[Modification records]

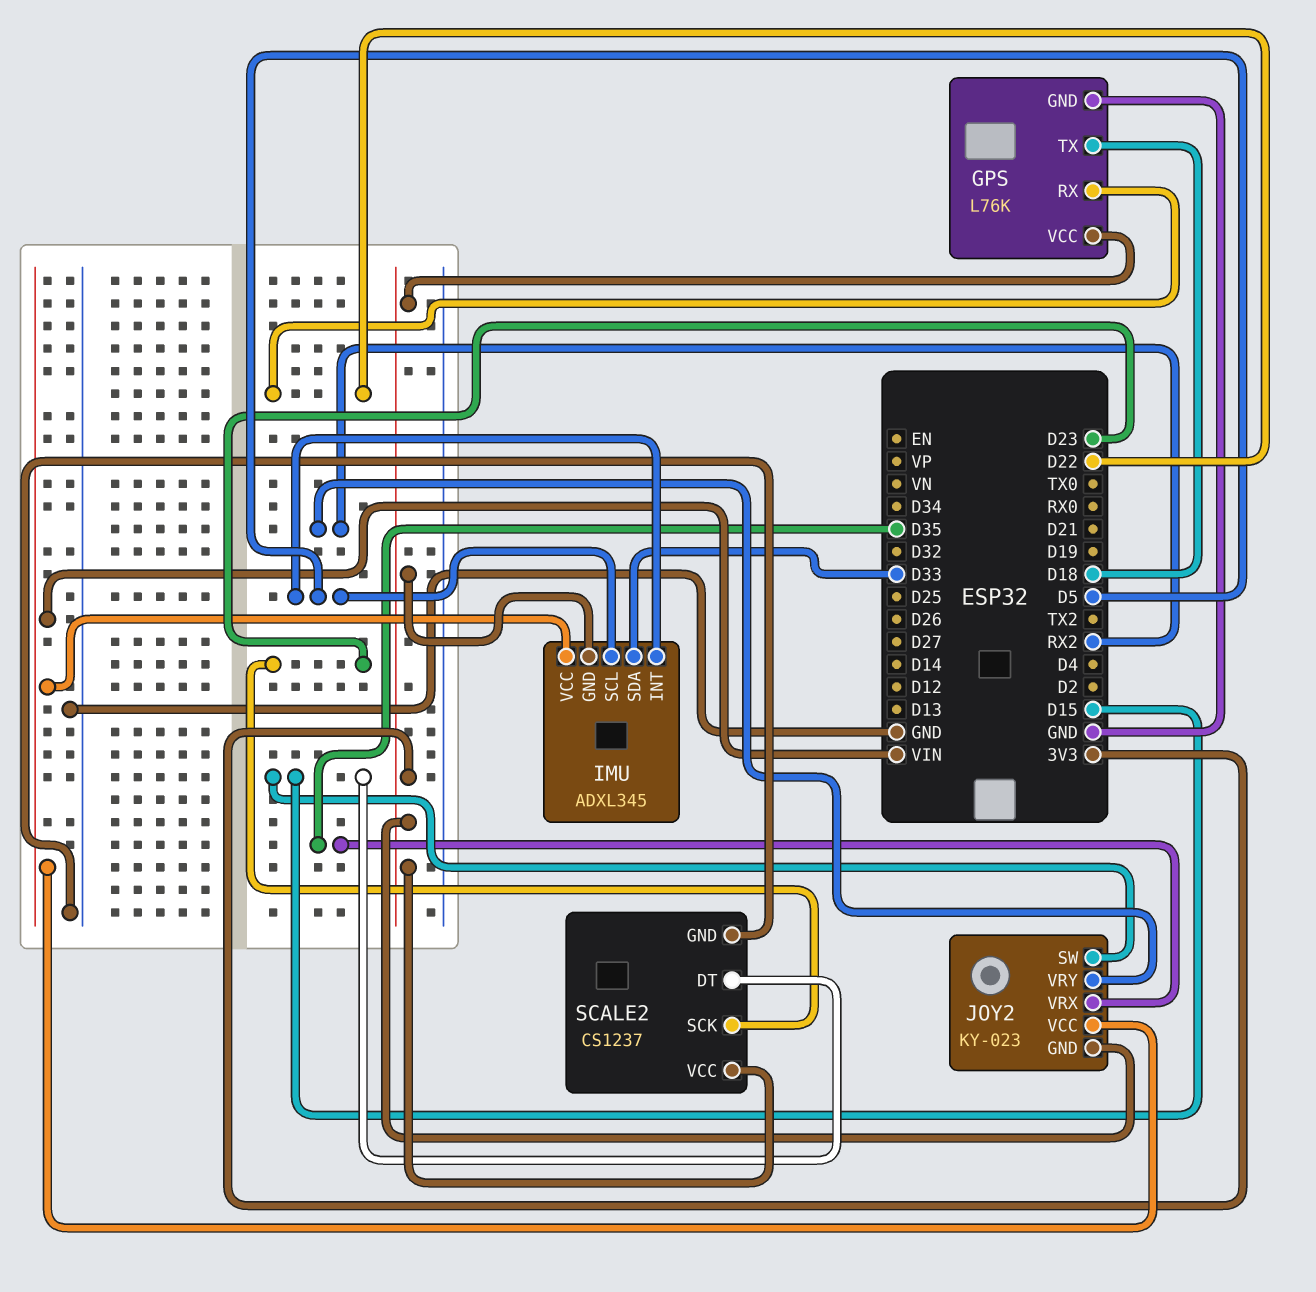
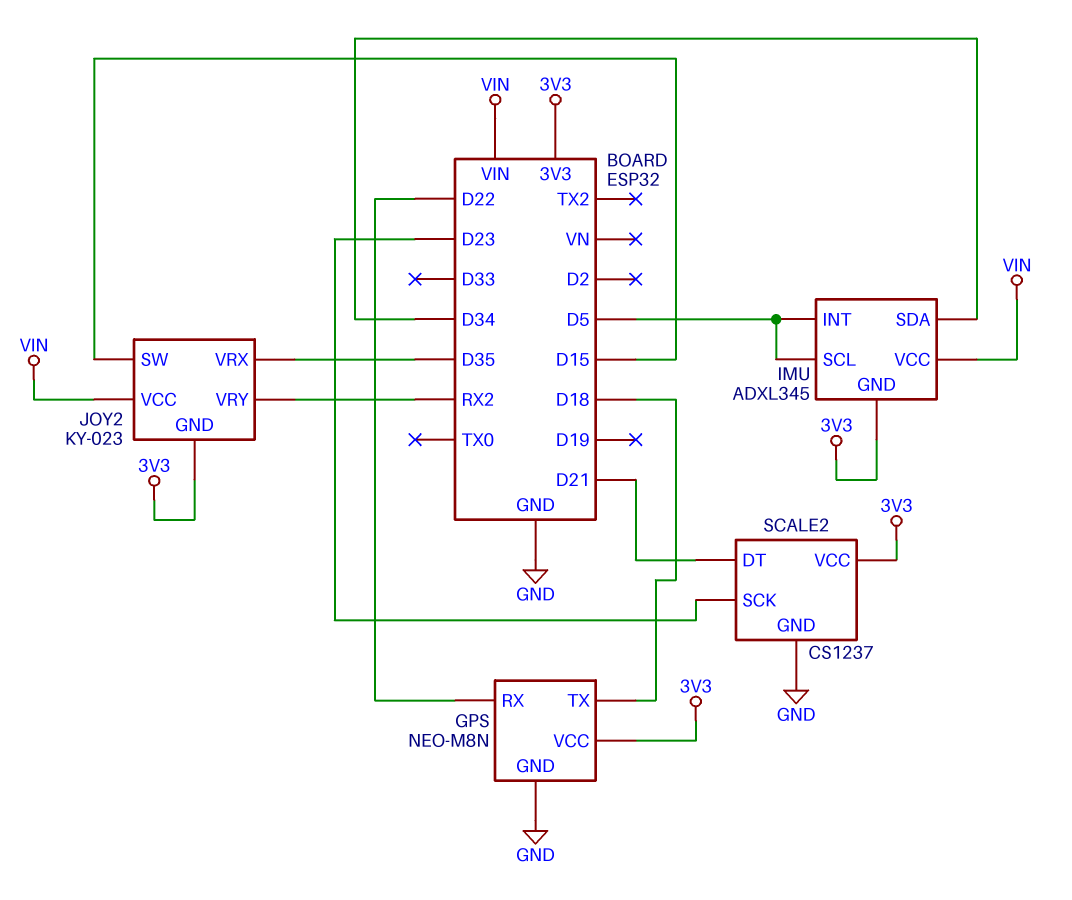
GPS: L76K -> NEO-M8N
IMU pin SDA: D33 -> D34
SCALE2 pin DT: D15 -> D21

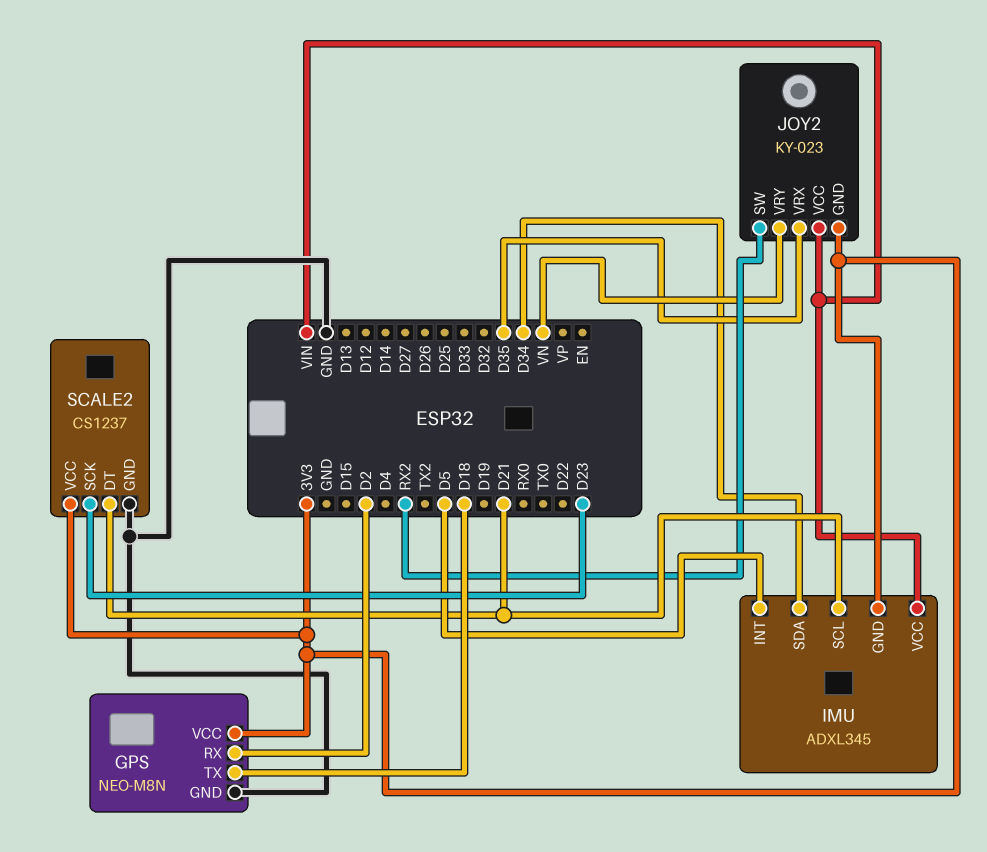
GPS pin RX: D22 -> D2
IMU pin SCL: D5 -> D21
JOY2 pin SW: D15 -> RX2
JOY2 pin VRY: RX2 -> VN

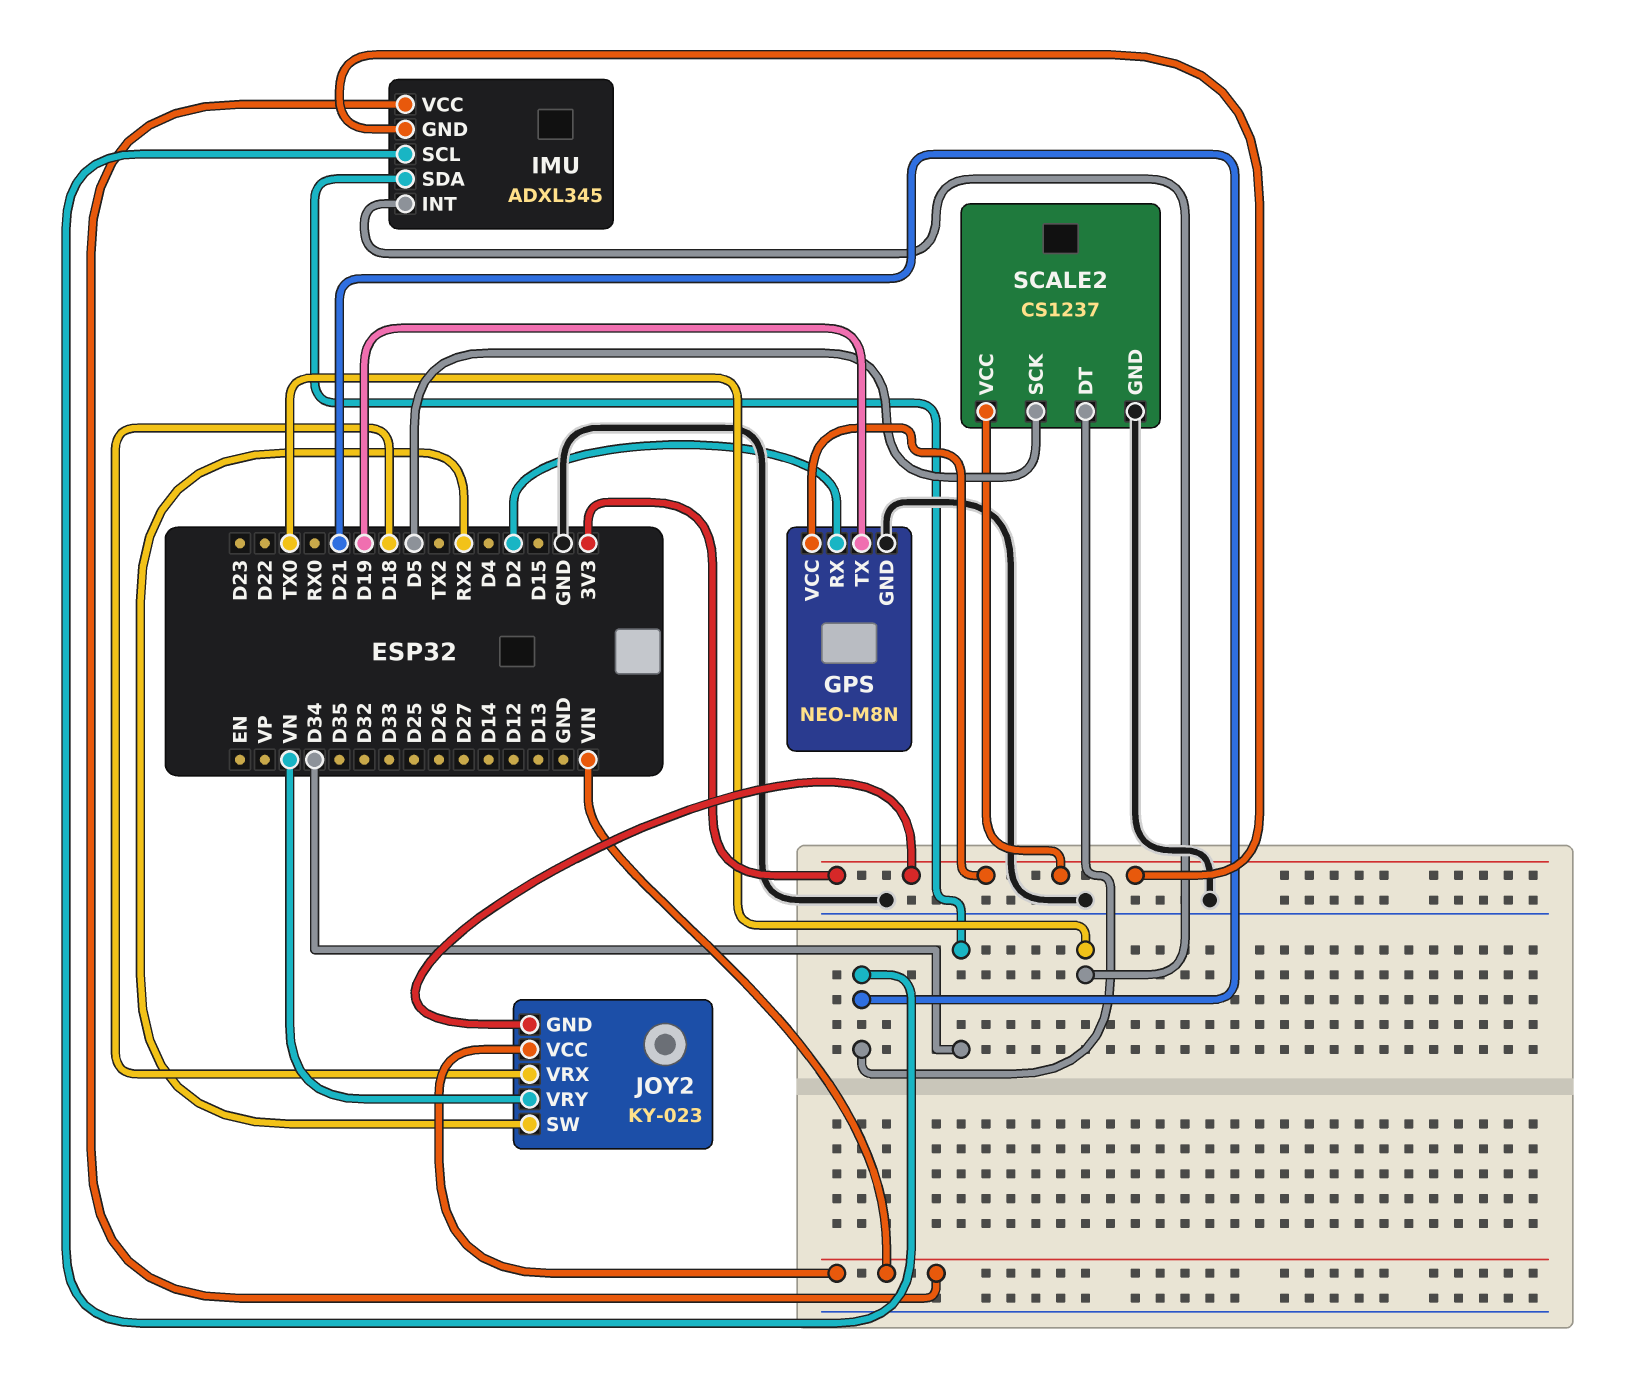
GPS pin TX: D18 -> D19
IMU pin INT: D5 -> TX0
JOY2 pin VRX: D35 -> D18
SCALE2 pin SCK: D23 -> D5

> TASK DETAILS
In repeating the entries, exclude the pictures and alter nothing else.

> OUTPUT
GPS: L76K -> NEO-M8N
IMU pin SDA: D33 -> D34
SCALE2 pin DT: D15 -> D21

GPS pin RX: D22 -> D2
IMU pin SCL: D5 -> D21
JOY2 pin SW: D15 -> RX2
JOY2 pin VRY: RX2 -> VN

GPS pin TX: D18 -> D19
IMU pin INT: D5 -> TX0
JOY2 pin VRX: D35 -> D18
SCALE2 pin SCK: D23 -> D5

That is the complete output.